§ WHAT THE TASK REQUIRES:
If a record contains a picture, leave the picture out and transcribe everything else exactly.
▼
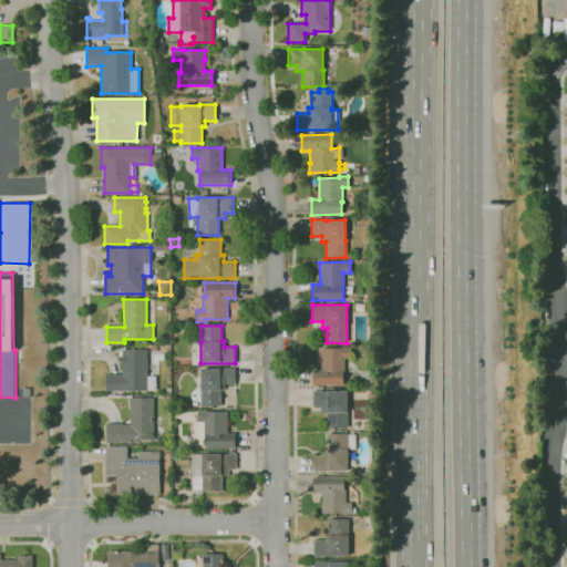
[(312,387),(312,370),(320,370),(320,358),(319,348),(351,348),(351,359),(343,359),(344,385),(312,387)]
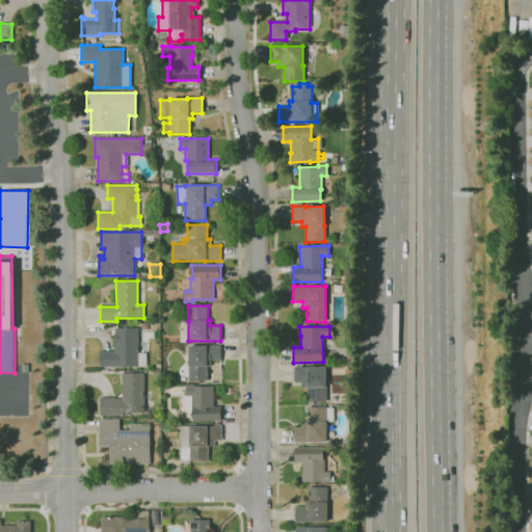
[(147,367),(138,367),(99,367),(99,351),(114,351),(114,328),(138,327),(138,353),(145,353),(147,367)]
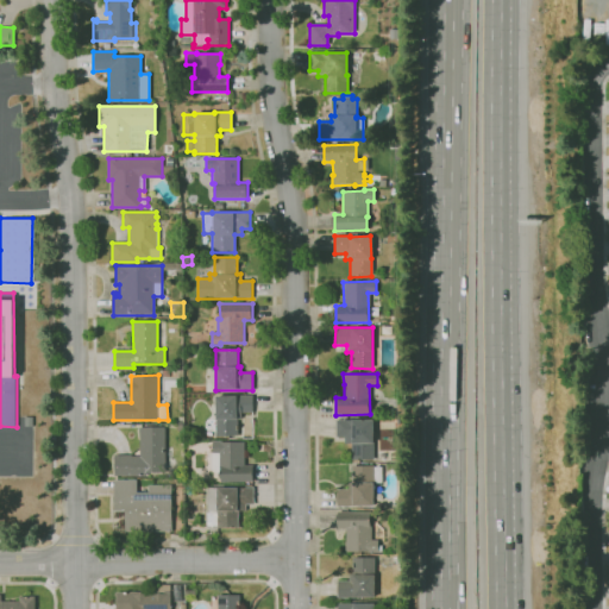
[(215,396),(234,396),(234,395),(252,395),(252,413),(240,413),(240,420),(238,420),(238,435),(215,435),(215,396)]
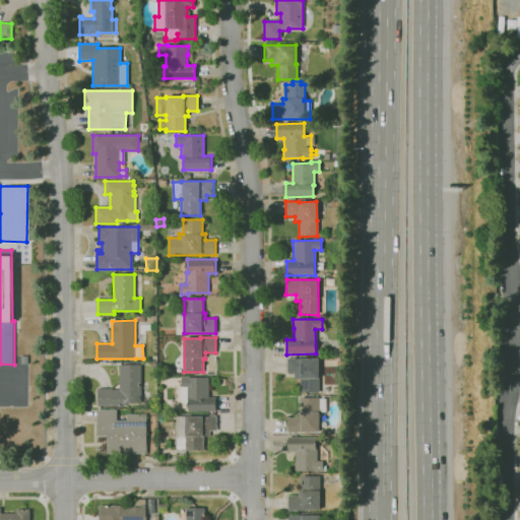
[(319,392),(301,392),(301,389),(299,389),(299,380),(301,380),(301,379),(294,379),(294,373),(287,373),(287,359),(318,359),(319,392)]
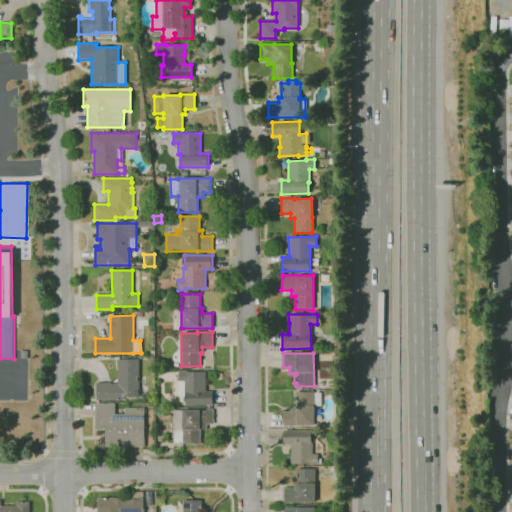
[(123,400),(95,400),(95,382),(114,382),(114,383),(117,383),(117,359),(139,359),(139,397),(123,397),(123,400)]
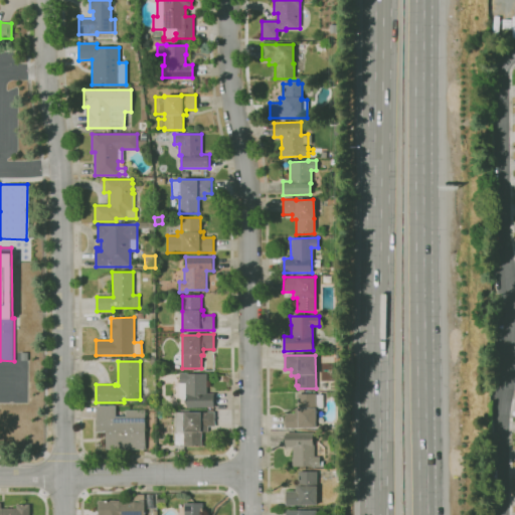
[(179,398),(178,383),(180,383),(180,373),(206,373),(206,393),(214,393),(214,407),(186,407),(186,400),(183,400),(179,398)]
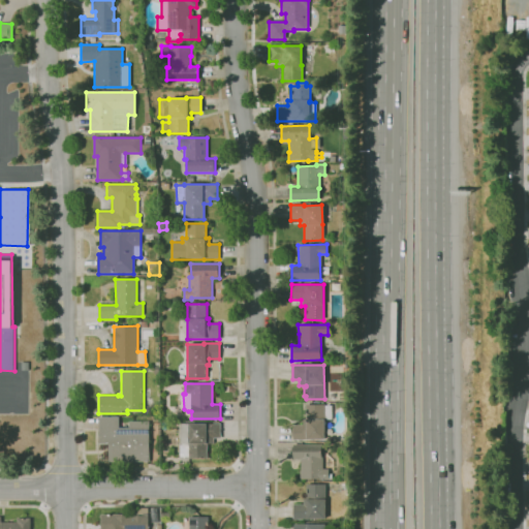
[(307,442),(292,442),(292,425),(303,425),(303,418),(305,418),(305,405),(331,405),(332,418),(324,418),(324,440),(307,440),(307,442)]
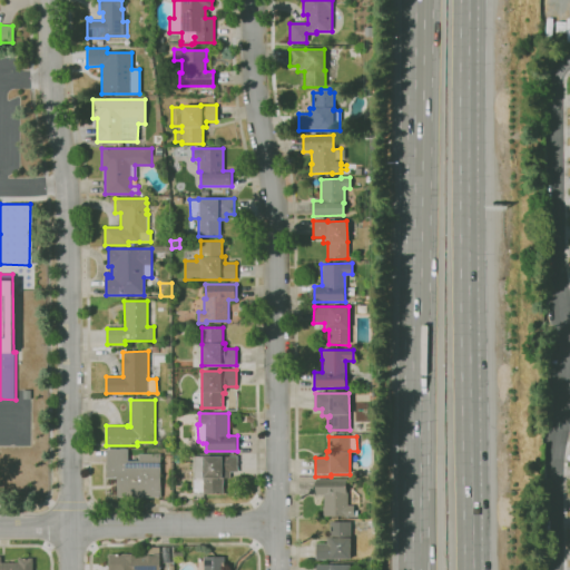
[(161,497),(107,498),(106,450),(127,450),(127,461),(139,461),(139,454),(160,454),(161,497)]
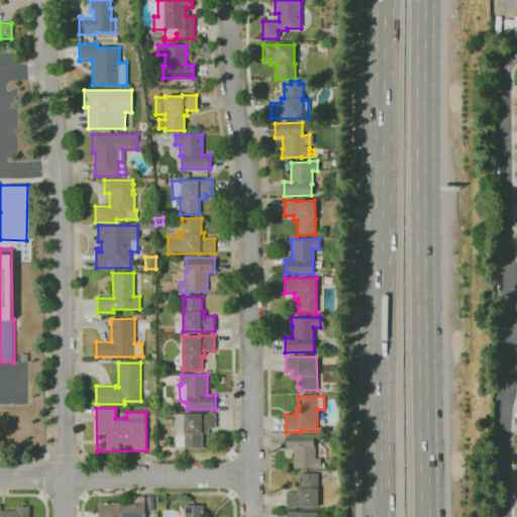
[(203,447),(185,447),(185,446),(176,446),(175,435),(184,435),(184,434),(176,434),(176,414),(215,414),(215,428),(208,428),(208,433),(203,433),(203,447)]
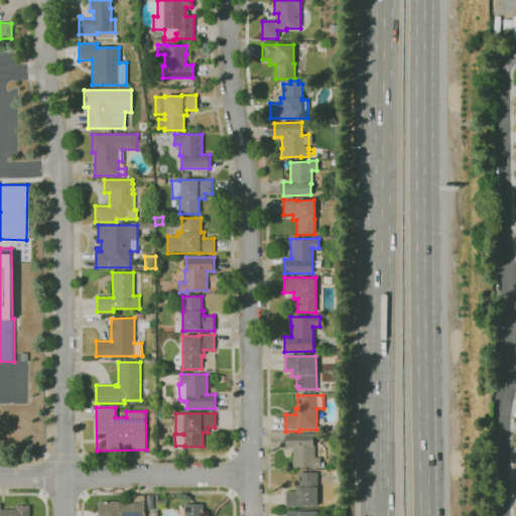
[(320,468),(311,468),(293,468),(293,467),(292,467),(291,460),(292,460),(292,447),(286,447),(285,433),(314,433),(314,458),(320,458),(320,468)]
▲
§ RESULT OF THE EXERCISE:
[(312,387),(312,370),(320,370),(320,358),(319,348),(351,348),(351,359),(343,359),(344,385),(312,387)]
[(147,367),(138,367),(99,367),(99,351),(114,351),(114,328),(138,327),(138,353),(145,353),(147,367)]
[(215,396),(234,396),(234,395),(252,395),(252,413),(240,413),(240,420),(238,420),(238,435),(215,435),(215,396)]
[(319,392),(301,392),(301,389),(299,389),(299,380),(301,380),(301,379),(294,379),(294,373),(287,373),(287,359),(318,359),(319,392)]
[(123,400),(95,400),(95,382),(114,382),(114,383),(117,383),(117,359),(139,359),(139,397),(123,397),(123,400)]
[(179,398),(178,383),(180,383),(180,373),(206,373),(206,393),(214,393),(214,407),(186,407),(186,400),(183,400),(179,398)]
[(307,442),(292,442),(292,425),(303,425),(303,418),(305,418),(305,405),(331,405),(332,418),(324,418),(324,440),(307,440),(307,442)]
[(161,497),(107,498),(106,450),(127,450),(127,461),(139,461),(139,454),(160,454),(161,497)]
[(203,447),(185,447),(185,446),(176,446),(175,435),(184,435),(184,434),(176,434),(176,414),(215,414),(215,428),(208,428),(208,433),(203,433),(203,447)]
[(320,468),(311,468),(293,468),(293,467),(292,467),(291,460),(292,460),(292,447),(286,447),(285,433),(314,433),(314,458),(320,458),(320,468)]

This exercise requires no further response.